start

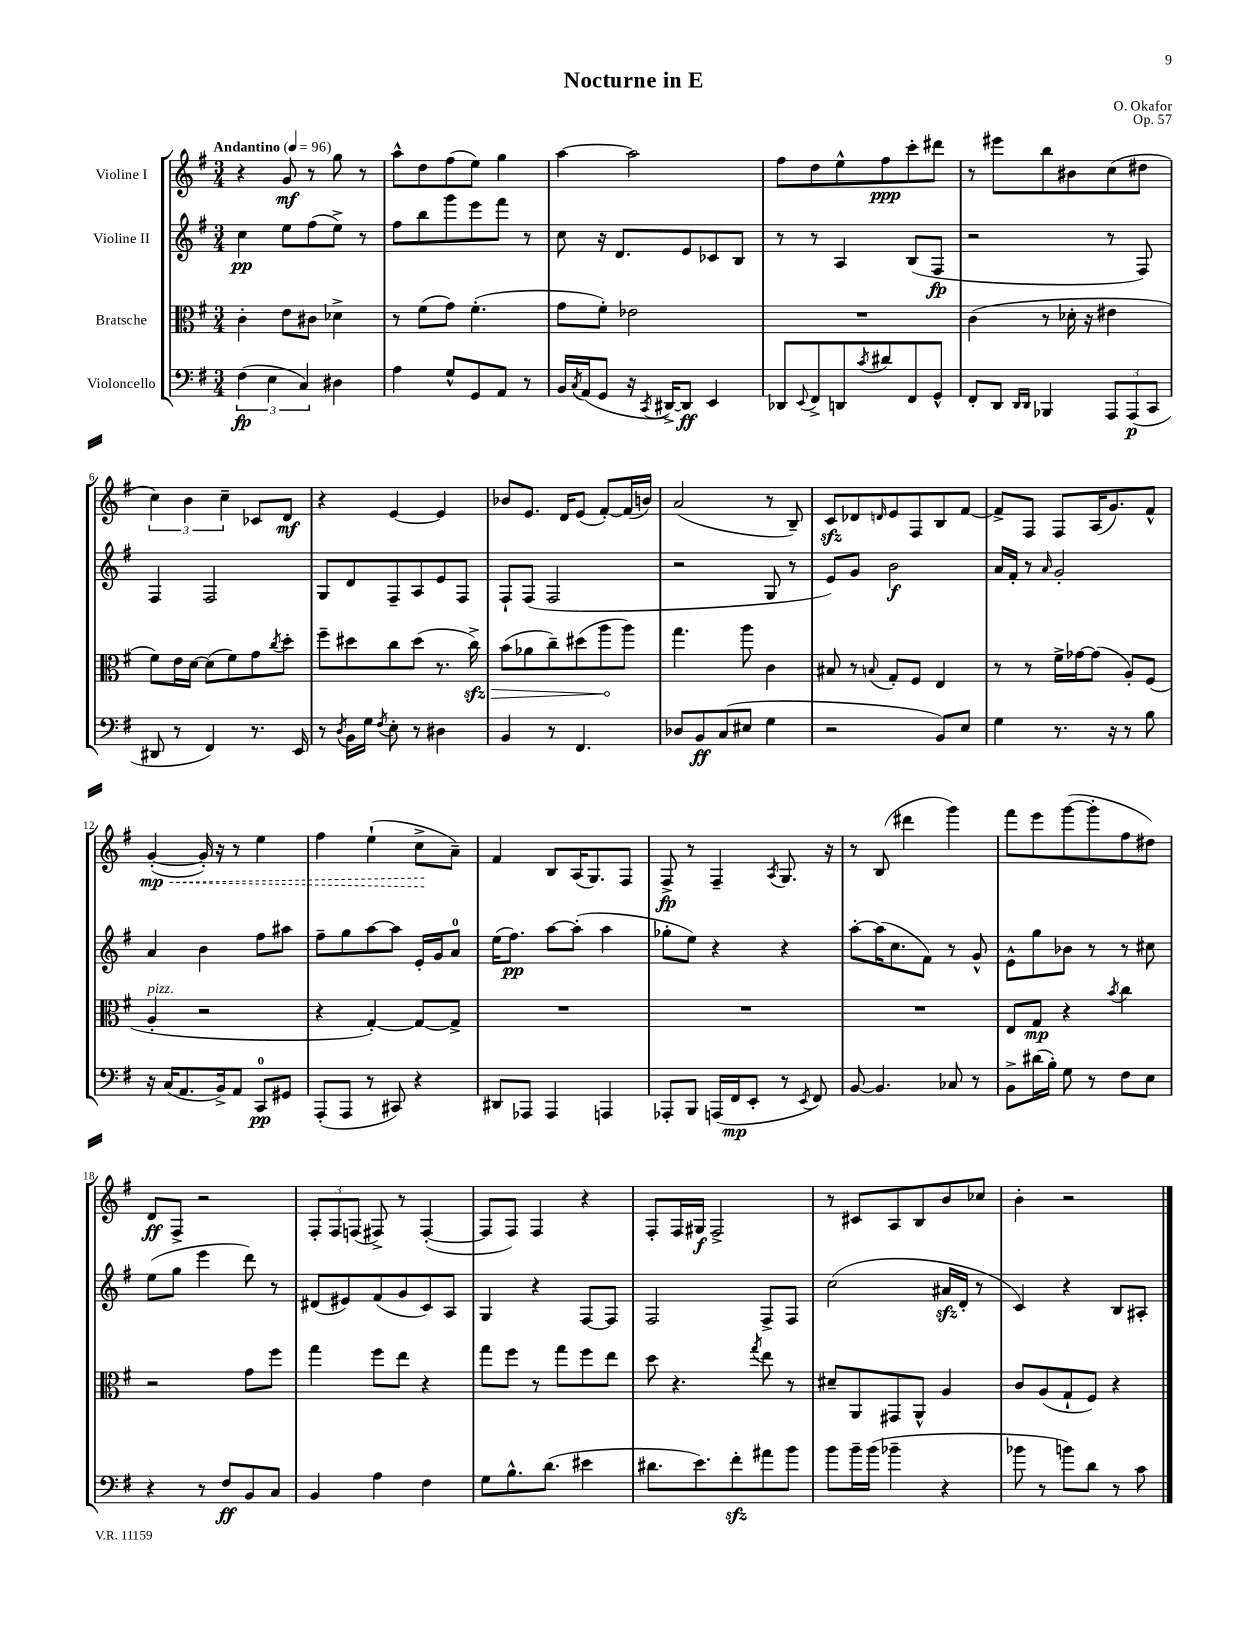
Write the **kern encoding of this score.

**kern	**kern	**kern	**kern
*staff4	*staff3	*staff2	*staff1
*clefF4	*clefC3	*clefG2	*clefG2
*k[f#]	*k[f#]	*k[f#]	*k[f#]
*M3/4	*M3/4	*M3/4	*M3/4
*MM96	*MM96	*MM96	*MM96
(6F#	4c'	4cc	4r
6E	.	.	.
.	8e	8ee	8g
6C)	.	.	.
.	8c#	(8ff#	8r
4D#	4d-^	8ee^)	8gg
.	.	8r	8r
=	=	=	=
4A	8r	8ff#	8aa^^
.	(8f#	8bb	8dd
8G^^	8g)	8ggg	(8ff#
8GG	(4.f#'	8eee	8ee)
8AA	.	8fff#	4gg
8r	.	8r	.
=	=	=	=
16BB	8g	8cc	[4aa
8qC	.	.	.
(16AA	.	.	.
8GG	8f#')	16r	.
.	.	8.d	.
16r	2e-	.	2aa]
8qCC	.	.	.
[16DD#^)	.	.	.
8DD#]	.	8e	.
4EE	.	8c-	.
.	.	8B	.
=	=	=	=
8DD-	2.r	8r	8ff#
8qqEE	.	.	.
8FF#^	.	8r	8dd
8DD	.	4A	8ee^^
8qc	.	.	.
8d#	.	.	8ff#
8FF#	.	(8B	8ccc'
8GG^^	.	8F#	8ddd#
=	=	=	=
8FF#'	(4c	2r	8r
8DD	.	.	8eee#
16qqDD	.	.	.
16qqDD	.	.	.
4BBB-	8r	.	8bb
.	16d-'	.	8b#
.	16r	.	.
12AAA	4e#	8r	(8cc
(12AAA	.	.	.
.	.	8F#)	8dd#
12CC	.	.	.
=	=	=	=
8DD#	8f#)	4F#	6cc)
8r	16e	.	.
.	.	.	6b
.	[16d	.	.
4FF#)	(8d]	2F#	.
.	.	.	6cc~
.	8f#)	.	.
8.r	8g	.	8c-
.	8qcc	.	.
.	8dd'	.	8d
16EE	.	.	.
=	=	=	=
8r	8ff#~	8G	4r
8qD	.	.	.
16BB	8dd#	8d	.
16G	.	.	.
8qF#	.	.	.
8E'	8cc	8F#~	[4e
8r	(8dd#	8A	.
4D#	8.r	8e	4e]
.	.	8F#	.
.	16cc^)	.	.
=	=	=	=
4BB	(8b	8F#`	8b-
.	8a-	(8F#	8.e
8r	8cc~)	2F#	.
.	.	.	16d
4.FF#	(8dd#	.	(8e
.	8aa	.	[8f#')
.	8aa)	.	(16f#]
.	.	.	16b)
=	=	=	=
8D-	4.gg	2r	(2a
8BB	.	.	.
(8C	.	.	.
8E#	8aa	.	.
4G	4c	8G	8r
.	.	8r	8B~)
=	=	=	=
2r	8B#	8e)	8c
.	8r	8g	8d-
.	8qqB	.	16qqd
.	8G'	2b	8e
.	8F#	.	8F#
8BB)	4E	.	8B
8E	.	.	[8f#
=	=	=	=
4G	8r	16a	8f#^]
.	.	16f#'	.
.	8r	8r	8F#
.	.	16qqa	.
8.r	16f#^	2g'	8F#
.	[16g-	.	.
.	(8g-]	.	(16A
16r	.	.	8.g)
8r	8A')	.	.
8B	(8F#	.	8f#^^
=	=	=	=
16r	4A'	4a	([4g'
(16C	.	.	.
8.AA	.	.	.
.	2r	4b	16g'])
16BB^)	.	.	16r
8AA	.	.	8r
8CC	.	8ff#	4ee
8GG#	.	8aa#	.
=	=	=	=
(8AAA'	4r	8ff#~	4ff#
8AAA	.	8gg	.
8r	[4G')	[8aa	(4ee`
8CC#)	.	8aa]	.
4r	8G_	16e'	8cc^
.	.	16g	.
.	8G^]	8a	8a~)
=	=	=	=
8DD#	2.r	(16ee	4f#
.	.	8.ff#)	.
8AAA-	.	.	.
4AAA-	.	[8aa	8B
.	.	(8aa']	(16A
.	.	.	8.G)
4AAA	.	4aa	.
.	.	.	8F#
=	=	=	=
8AAA-'	2.r	8gg-'	8F#^
8BBB	.	8ee)	8r
(16AAA	.	4r	4F#~
16FF#	.	.	.
8EE'	.	.	.
.	.	.	8qA
8r	.	4r	8.G
8qEE	.	.	.
8FF#)	.	.	.
.	.	.	16r
=	=	=	=
[8BB	2.r	[8aa'	8r
4.BB]	.	(16aa]	(8B
.	.	8.cc	.
.	.	.	4ddd#
.	.	8f#)	.
8C-	.	8r	4ggg)
8r	.	8g^^	.
=	=	=	=
8BB^	8E	8e^^	8fff#
(16d#	8G	8gg	8eee
16B')	.	.	.
8G	4r	8b-	([8ggg
8r	.	8r	8ggg']
.	8qb	.	.
8F#	4cc	8r	8ff#
8E	.	8cc#	8dd#)
=	=	=	=
4r	2r	(8ee	8d
.	.	8gg	8F#^
8r	.	4eee	2r
8F#	.	.	.
8BB	8g	8ddd)	.
8C	8ff#	8r	.
=	=	=	=
4BB	4gg	(8d#	12F#'
.	.	.	12F#
.	.	8e#)	.
.	.	.	(12F
4A	8ff#	(8f#	8F#^)
.	8ee	8g	8r
4F#	4r	8c)	([4F#'
.	.	8A	.
=	=	=	=
8G	8gg	4G	8F#]
8.B^^	8ff#	.	8F#)
.	8r	4r	4F#
(8.d	.	.	.
.	8gg	.	.
4e#	8ff#	[8F#	4r
.	8ee	8F#]	.
=	=	=	=
8.d#	8dd	2F#	8F#'
.	4.r	.	16F#
8.e)	.	.	16G#
.	.	.	2F#^
8f#'	.	.	.
.	8qgg	.	.
8a#	8ee	8F#^	.
8b	8r	8F#	.
=	=	=	=
8b	8d#~	(2cc	8r
16b~	8AA	.	8c#
(16b	.	.	.
4b-~	8GG#	.	8A
.	8AA^^	.	8B
4r	4A	16a#	8b
.	.	16d'	.
.	.	8r	8cc-
=	=	=	=
8b-	8c	4c)	4b'
8r	(8A	.	.
8b)	8G`	4r	2r
8d	8F#)	.	.
8r	4r	8B	.
8c	.	8A#'	.
==	==	==	==
*-	*-	*-	*-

end

* [WRITTEN TASK] Pick out and copy every line in the records that contains the string "kern", treating uppercase and lowercase letters as different.

* [ANSWER TO THE EXERCISE]
Write the **kern encoding of this score.
**kern	**kern	**kern	**kern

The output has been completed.